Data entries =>
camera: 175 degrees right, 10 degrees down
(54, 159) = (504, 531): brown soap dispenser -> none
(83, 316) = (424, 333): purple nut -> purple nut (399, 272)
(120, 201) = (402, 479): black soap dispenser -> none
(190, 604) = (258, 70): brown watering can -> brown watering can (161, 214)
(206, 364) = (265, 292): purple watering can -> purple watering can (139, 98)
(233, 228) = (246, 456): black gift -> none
...
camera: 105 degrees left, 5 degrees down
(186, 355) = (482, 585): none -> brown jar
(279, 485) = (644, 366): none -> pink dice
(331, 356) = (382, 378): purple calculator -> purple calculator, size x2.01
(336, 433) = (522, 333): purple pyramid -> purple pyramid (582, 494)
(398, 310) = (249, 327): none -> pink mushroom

WORK INSTRUCTIONS => Above are the entries. Output exactly the lines beginning with the line that has "camera: 175 degrees right, 10 degrees down" and ending with the line that has "(233, 228) = (246, 456): black gift -> none".

EXPECTED OUTPUT =>
camera: 175 degrees right, 10 degrees down
(54, 159) = (504, 531): brown soap dispenser -> none
(83, 316) = (424, 333): purple nut -> purple nut (399, 272)
(120, 201) = (402, 479): black soap dispenser -> none
(190, 604) = (258, 70): brown watering can -> brown watering can (161, 214)
(206, 364) = (265, 292): purple watering can -> purple watering can (139, 98)
(233, 228) = (246, 456): black gift -> none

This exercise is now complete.